-- Source information follows --

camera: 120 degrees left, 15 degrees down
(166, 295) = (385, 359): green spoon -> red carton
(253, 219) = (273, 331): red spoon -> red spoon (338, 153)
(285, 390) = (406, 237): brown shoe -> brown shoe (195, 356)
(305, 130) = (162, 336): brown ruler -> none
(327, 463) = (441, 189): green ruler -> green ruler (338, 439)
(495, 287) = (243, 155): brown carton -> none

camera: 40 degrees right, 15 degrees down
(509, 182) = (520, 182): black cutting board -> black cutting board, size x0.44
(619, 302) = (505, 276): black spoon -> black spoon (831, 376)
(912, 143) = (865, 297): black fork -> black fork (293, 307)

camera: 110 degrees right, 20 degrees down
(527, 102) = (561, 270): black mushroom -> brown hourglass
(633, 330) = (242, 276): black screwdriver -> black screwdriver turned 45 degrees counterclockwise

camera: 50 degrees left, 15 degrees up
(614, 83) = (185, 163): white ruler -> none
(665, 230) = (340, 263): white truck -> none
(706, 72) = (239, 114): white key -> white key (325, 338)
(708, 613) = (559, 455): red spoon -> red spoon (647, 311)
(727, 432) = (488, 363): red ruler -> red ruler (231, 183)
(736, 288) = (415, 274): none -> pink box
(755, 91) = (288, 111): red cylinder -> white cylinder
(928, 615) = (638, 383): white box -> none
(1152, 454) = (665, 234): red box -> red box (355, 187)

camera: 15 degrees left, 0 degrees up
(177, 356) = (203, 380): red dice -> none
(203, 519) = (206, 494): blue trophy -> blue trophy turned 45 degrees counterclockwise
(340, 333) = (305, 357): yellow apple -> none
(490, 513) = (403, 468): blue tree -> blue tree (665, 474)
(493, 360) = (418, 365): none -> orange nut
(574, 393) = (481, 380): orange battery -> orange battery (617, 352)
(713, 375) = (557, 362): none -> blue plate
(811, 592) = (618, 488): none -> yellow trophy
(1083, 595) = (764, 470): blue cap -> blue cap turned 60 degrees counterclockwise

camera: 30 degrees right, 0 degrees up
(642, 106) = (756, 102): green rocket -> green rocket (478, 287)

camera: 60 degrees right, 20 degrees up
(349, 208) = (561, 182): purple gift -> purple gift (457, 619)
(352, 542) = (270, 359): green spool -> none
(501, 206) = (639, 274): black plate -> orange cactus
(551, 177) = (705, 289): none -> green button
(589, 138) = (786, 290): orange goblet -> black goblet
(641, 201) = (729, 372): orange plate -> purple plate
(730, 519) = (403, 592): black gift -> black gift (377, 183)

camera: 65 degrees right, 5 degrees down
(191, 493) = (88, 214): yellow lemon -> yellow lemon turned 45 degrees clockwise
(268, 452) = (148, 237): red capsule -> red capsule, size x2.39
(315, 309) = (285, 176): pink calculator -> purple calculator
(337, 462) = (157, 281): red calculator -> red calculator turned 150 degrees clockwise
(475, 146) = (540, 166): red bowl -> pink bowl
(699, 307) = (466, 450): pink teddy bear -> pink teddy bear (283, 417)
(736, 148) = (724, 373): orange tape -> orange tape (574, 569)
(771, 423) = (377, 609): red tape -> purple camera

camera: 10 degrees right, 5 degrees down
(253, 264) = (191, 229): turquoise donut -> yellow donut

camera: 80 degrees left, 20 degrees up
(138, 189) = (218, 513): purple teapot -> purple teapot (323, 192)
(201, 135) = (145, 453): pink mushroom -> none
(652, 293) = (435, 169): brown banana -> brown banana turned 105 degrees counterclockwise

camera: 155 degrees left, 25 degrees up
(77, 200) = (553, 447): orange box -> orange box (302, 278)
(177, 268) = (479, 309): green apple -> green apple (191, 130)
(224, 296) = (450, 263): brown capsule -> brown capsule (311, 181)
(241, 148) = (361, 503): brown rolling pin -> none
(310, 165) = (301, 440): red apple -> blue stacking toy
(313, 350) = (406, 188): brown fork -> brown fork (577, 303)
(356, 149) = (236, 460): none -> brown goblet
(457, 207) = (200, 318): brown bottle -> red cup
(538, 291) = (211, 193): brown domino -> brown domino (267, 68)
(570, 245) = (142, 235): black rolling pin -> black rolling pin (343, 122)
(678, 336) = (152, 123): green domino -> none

-- Source information concluded --

**Task details:**
Taking the entries from their first line through the line with "(708, 613) = (559, 455): red", inclusive, restate each line word for word and give nothing else.

**Written answer:**
camera: 120 degrees left, 15 degrees down
(166, 295) = (385, 359): green spoon -> red carton
(253, 219) = (273, 331): red spoon -> red spoon (338, 153)
(285, 390) = (406, 237): brown shoe -> brown shoe (195, 356)
(305, 130) = (162, 336): brown ruler -> none
(327, 463) = (441, 189): green ruler -> green ruler (338, 439)
(495, 287) = (243, 155): brown carton -> none

camera: 40 degrees right, 15 degrees down
(509, 182) = (520, 182): black cutting board -> black cutting board, size x0.44
(619, 302) = (505, 276): black spoon -> black spoon (831, 376)
(912, 143) = (865, 297): black fork -> black fork (293, 307)

camera: 110 degrees right, 20 degrees down
(527, 102) = (561, 270): black mushroom -> brown hourglass
(633, 330) = (242, 276): black screwdriver -> black screwdriver turned 45 degrees counterclockwise

camera: 50 degrees left, 15 degrees up
(614, 83) = (185, 163): white ruler -> none
(665, 230) = (340, 263): white truck -> none
(706, 72) = (239, 114): white key -> white key (325, 338)
(708, 613) = (559, 455): red spoon -> red spoon (647, 311)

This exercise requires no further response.